What this task involves
Please return every entry below exactly as written, without any of its pictures.

(Data in this exercise begins)

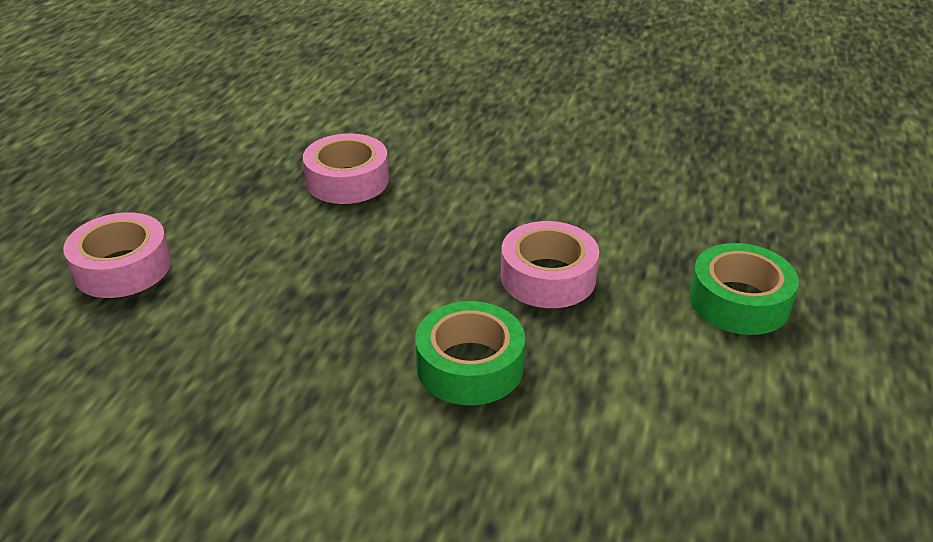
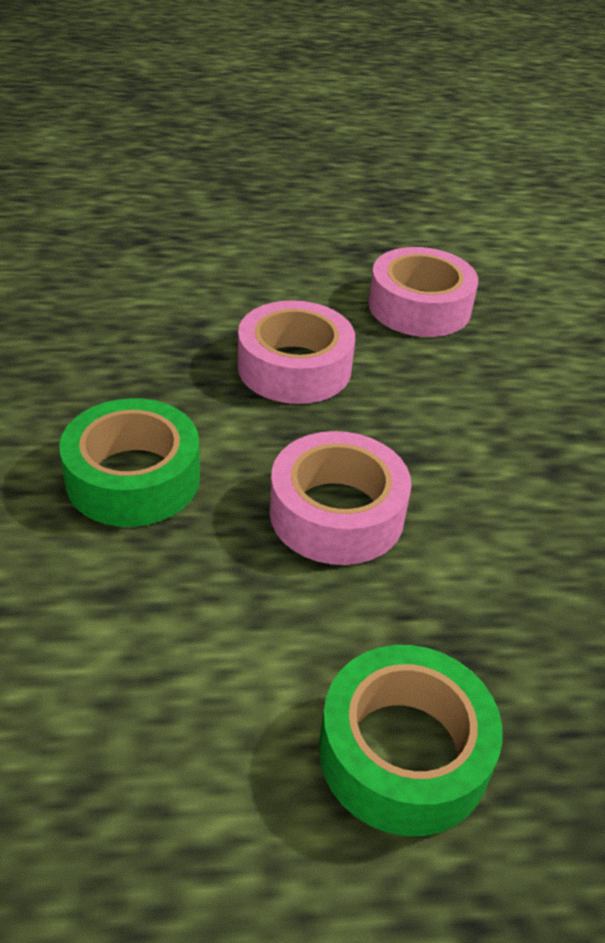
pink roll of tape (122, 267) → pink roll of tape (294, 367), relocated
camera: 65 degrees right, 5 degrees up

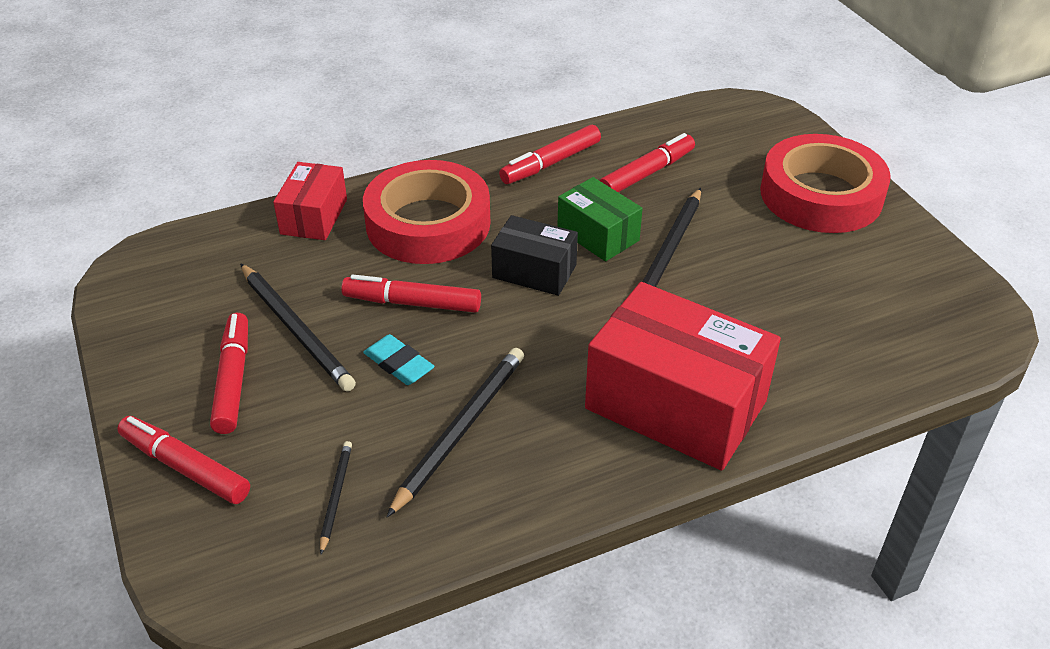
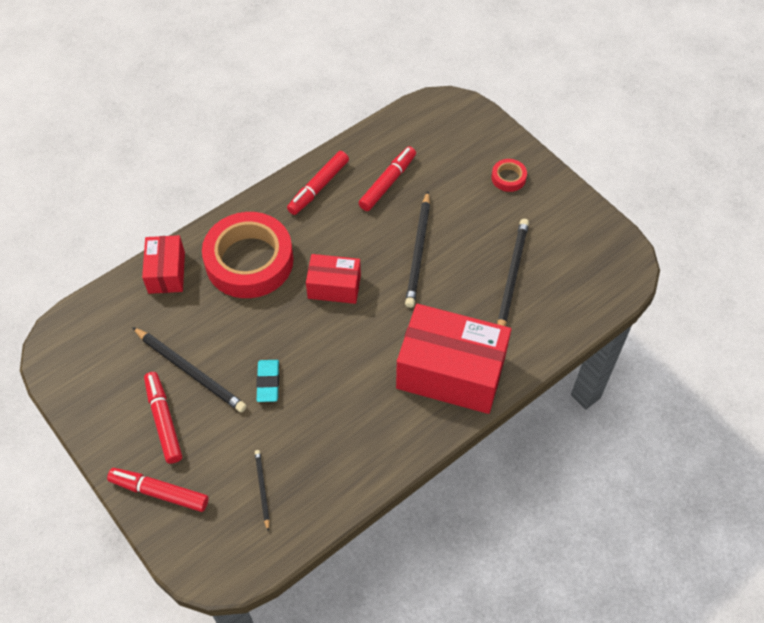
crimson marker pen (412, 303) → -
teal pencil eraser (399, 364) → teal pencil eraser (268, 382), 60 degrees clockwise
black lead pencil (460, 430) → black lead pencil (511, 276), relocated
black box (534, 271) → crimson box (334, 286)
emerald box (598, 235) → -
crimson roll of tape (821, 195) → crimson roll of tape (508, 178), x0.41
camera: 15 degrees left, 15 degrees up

(Data in this exercise ends)

Answer section
pink roll of tape (122, 267) → pink roll of tape (294, 367), relocated
camera: 65 degrees right, 5 degrees up

crimson marker pen (412, 303) → -
teal pencil eraser (399, 364) → teal pencil eraser (268, 382), 60 degrees clockwise
black lead pencil (460, 430) → black lead pencil (511, 276), relocated
black box (534, 271) → crimson box (334, 286)
emerald box (598, 235) → -
crimson roll of tape (821, 195) → crimson roll of tape (508, 178), x0.41
camera: 15 degrees left, 15 degrees up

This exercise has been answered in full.